Supplied data
.....

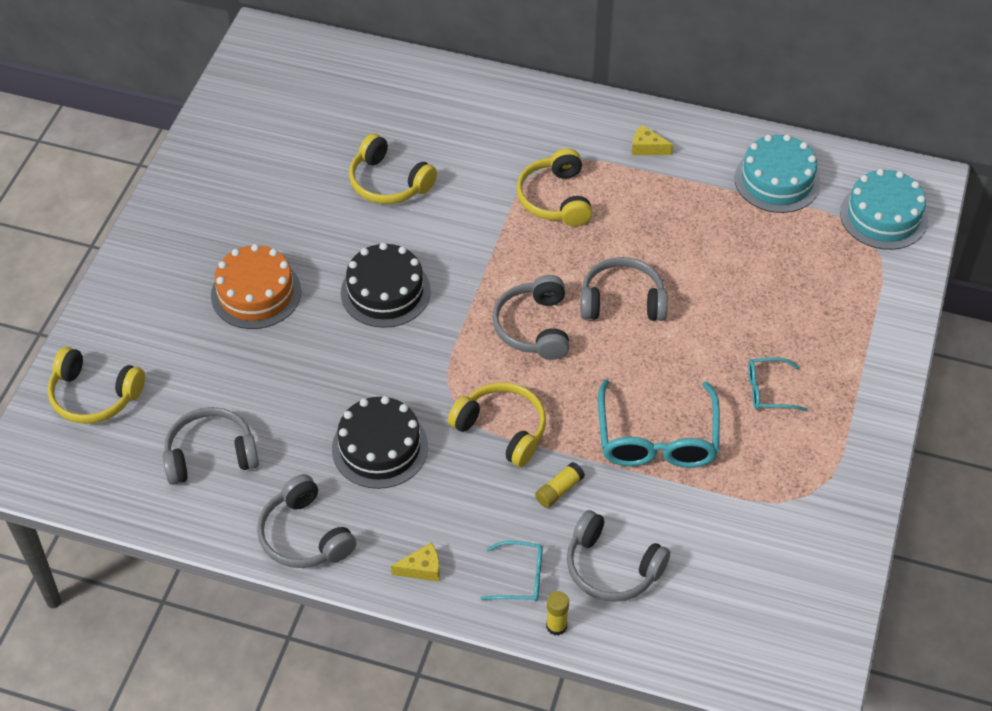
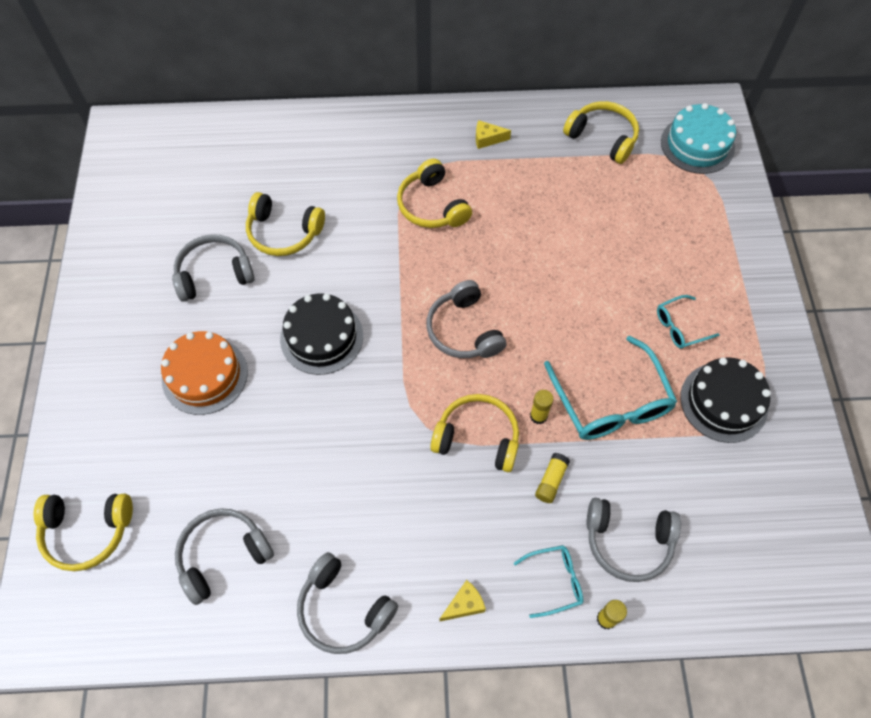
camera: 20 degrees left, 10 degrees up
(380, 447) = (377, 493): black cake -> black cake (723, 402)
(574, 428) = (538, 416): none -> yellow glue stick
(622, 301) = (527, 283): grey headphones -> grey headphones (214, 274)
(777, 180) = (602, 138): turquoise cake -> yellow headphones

.....

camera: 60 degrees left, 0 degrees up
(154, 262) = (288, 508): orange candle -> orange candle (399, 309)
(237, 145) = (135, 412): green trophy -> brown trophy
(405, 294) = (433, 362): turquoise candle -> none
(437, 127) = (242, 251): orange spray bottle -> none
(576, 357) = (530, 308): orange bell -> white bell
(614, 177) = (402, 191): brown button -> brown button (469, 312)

.....

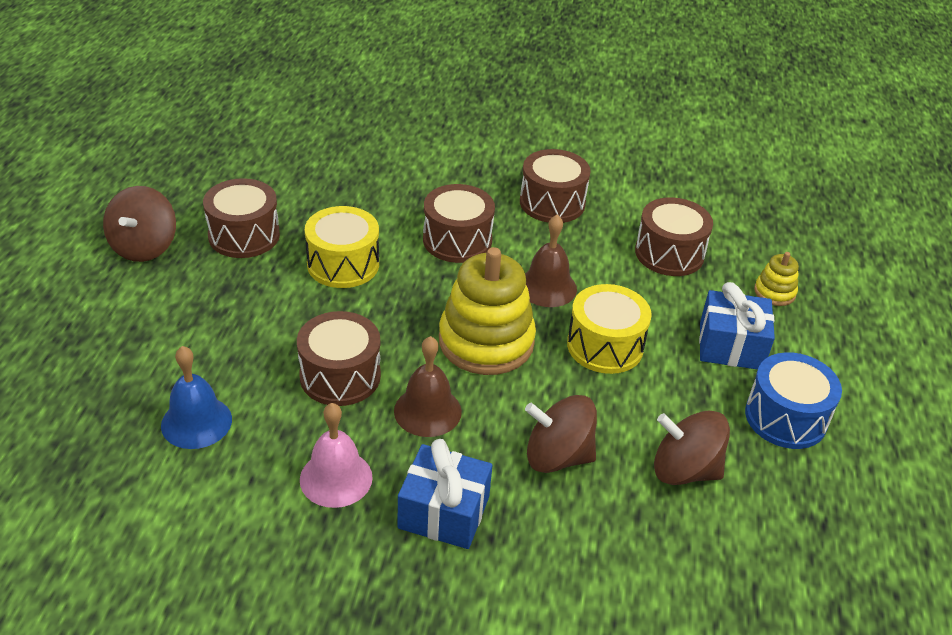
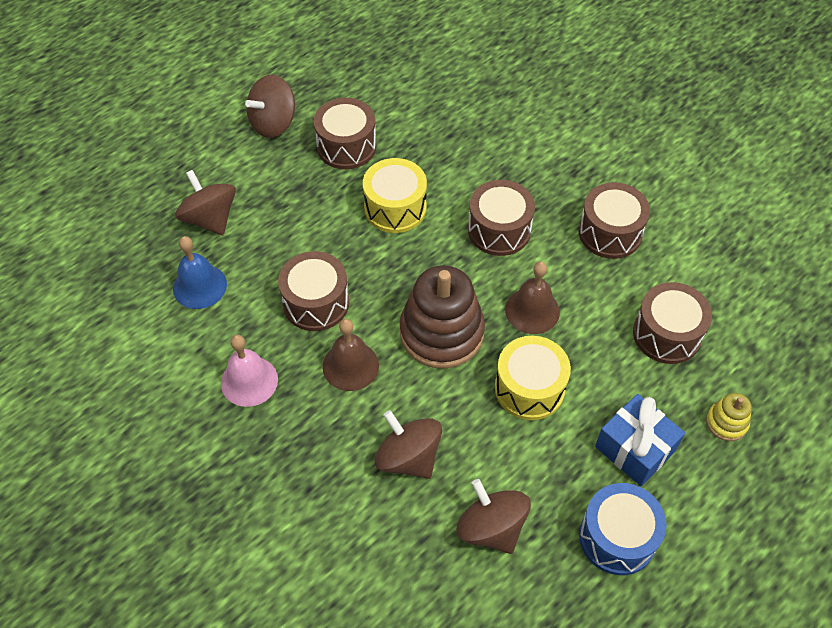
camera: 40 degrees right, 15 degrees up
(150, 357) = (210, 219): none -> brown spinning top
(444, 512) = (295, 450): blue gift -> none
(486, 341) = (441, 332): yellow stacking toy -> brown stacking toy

.....

Required work
Everything from the line with "camera: 40 degrees right, 15 degrees up" through the line with "(486, 341) = (441, 332): yellow" should be written out exactly as it appears above, end lines included, and nothing outside that range.

Result of this task
camera: 40 degrees right, 15 degrees up
(150, 357) = (210, 219): none -> brown spinning top
(444, 512) = (295, 450): blue gift -> none
(486, 341) = (441, 332): yellow stacking toy -> brown stacking toy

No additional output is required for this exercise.